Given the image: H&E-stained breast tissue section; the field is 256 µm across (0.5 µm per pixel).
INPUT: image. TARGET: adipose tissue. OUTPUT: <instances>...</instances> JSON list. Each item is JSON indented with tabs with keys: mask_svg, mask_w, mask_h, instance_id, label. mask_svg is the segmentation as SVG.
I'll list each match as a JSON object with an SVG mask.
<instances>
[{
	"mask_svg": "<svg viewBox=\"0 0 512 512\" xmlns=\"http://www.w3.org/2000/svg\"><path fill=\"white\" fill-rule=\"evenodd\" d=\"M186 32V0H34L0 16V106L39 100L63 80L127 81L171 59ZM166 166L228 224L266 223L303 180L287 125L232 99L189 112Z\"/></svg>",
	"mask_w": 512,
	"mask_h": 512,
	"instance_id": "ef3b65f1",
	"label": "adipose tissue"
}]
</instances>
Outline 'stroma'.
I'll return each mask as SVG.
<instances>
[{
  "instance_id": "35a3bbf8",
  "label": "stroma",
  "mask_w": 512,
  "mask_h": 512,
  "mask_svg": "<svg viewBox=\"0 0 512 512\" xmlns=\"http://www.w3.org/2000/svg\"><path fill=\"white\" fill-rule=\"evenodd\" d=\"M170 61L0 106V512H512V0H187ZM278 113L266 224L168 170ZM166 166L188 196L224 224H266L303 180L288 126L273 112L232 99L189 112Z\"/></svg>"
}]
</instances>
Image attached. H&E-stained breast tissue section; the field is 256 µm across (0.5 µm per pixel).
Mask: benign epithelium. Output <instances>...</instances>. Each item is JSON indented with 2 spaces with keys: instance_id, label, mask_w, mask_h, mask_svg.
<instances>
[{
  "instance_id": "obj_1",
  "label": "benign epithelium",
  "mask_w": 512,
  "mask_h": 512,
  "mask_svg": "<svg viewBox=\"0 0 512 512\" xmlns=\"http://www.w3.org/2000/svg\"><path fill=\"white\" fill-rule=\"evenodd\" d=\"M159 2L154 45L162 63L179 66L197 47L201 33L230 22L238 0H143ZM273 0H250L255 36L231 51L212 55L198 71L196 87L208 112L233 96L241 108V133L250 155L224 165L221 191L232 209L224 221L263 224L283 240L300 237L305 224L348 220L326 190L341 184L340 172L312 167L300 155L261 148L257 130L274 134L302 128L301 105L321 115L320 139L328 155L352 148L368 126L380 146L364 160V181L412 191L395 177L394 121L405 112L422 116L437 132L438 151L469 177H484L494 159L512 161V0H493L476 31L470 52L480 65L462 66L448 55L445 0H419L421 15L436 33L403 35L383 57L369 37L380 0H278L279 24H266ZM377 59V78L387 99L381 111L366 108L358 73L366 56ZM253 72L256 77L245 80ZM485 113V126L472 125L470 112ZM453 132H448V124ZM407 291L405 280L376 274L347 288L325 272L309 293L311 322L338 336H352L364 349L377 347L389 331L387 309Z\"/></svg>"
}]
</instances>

● ● ●

- **Directive**:
Give all of the entries again, word for word.

- **Answer below**:
Given the image: H&E-stained breast tissue section; the field is 256 µm across (0.5 µm per pixel).
INPUT: image. TARGET: adipose tissue. OUTPUT: <instances>...</instances> JSON list. Each item is JSON indented with tabs with keys: mask_svg, mask_w, mask_h, instance_id, label. mask_svg is the segmentation as SVG.
I'll list each match as a JSON object with an SVG mask.
<instances>
[{
	"mask_svg": "<svg viewBox=\"0 0 512 512\" xmlns=\"http://www.w3.org/2000/svg\"><path fill=\"white\" fill-rule=\"evenodd\" d=\"M186 32V0H34L0 16V106L39 100L63 80L127 81L171 59ZM166 166L228 224L266 223L303 180L287 125L232 99L189 112Z\"/></svg>",
	"mask_w": 512,
	"mask_h": 512,
	"instance_id": "ef3b65f1",
	"label": "adipose tissue"
}]
</instances>
Outline 'stroma'.
I'll return each mask as SVG.
<instances>
[{
  "instance_id": "35a3bbf8",
  "label": "stroma",
  "mask_w": 512,
  "mask_h": 512,
  "mask_svg": "<svg viewBox=\"0 0 512 512\" xmlns=\"http://www.w3.org/2000/svg\"><path fill=\"white\" fill-rule=\"evenodd\" d=\"M170 61L0 106V512H512V0H187ZM278 113L266 224L168 170ZM166 166L188 196L224 224H266L303 180L288 126L273 112L232 99L189 112Z\"/></svg>"
}]
</instances>
Image attached. H&E-stained breast tissue section; the field is 256 µm across (0.5 µm per pixel).
Mask: benign epithelium. Output <instances>...</instances>. Each item is JSON indented with 2 spaces with keys: instance_id, label, mask_w, mask_h, mask_svg.
<instances>
[{
  "instance_id": "obj_1",
  "label": "benign epithelium",
  "mask_w": 512,
  "mask_h": 512,
  "mask_svg": "<svg viewBox=\"0 0 512 512\" xmlns=\"http://www.w3.org/2000/svg\"><path fill=\"white\" fill-rule=\"evenodd\" d=\"M159 2L154 45L162 63L179 66L197 47L201 33L230 22L238 0H143ZM273 0H250L255 36L231 51L212 55L198 71L196 87L208 112L233 96L241 108V133L250 155L224 165L221 191L232 209L224 221L263 224L283 240L300 237L305 224L348 220L326 190L341 184L340 172L312 167L300 155L261 148L257 130L274 134L302 128L301 105L321 115L320 139L328 155L352 148L368 126L380 146L364 160V181L412 191L395 177L394 121L405 112L422 116L437 132L438 151L469 177H484L494 159L512 161V0H493L476 31L470 52L480 65L462 66L448 55L445 0H419L421 15L436 33L403 35L383 57L369 37L380 0H278L279 24H266ZM377 59V78L387 99L381 111L366 108L358 73L366 56ZM253 72L256 77L245 80ZM485 113V126L472 125L470 112ZM453 132H448V124ZM407 291L405 280L376 274L347 288L325 272L309 293L311 322L338 336H352L364 349L377 347L389 331L387 309Z\"/></svg>"
}]
</instances>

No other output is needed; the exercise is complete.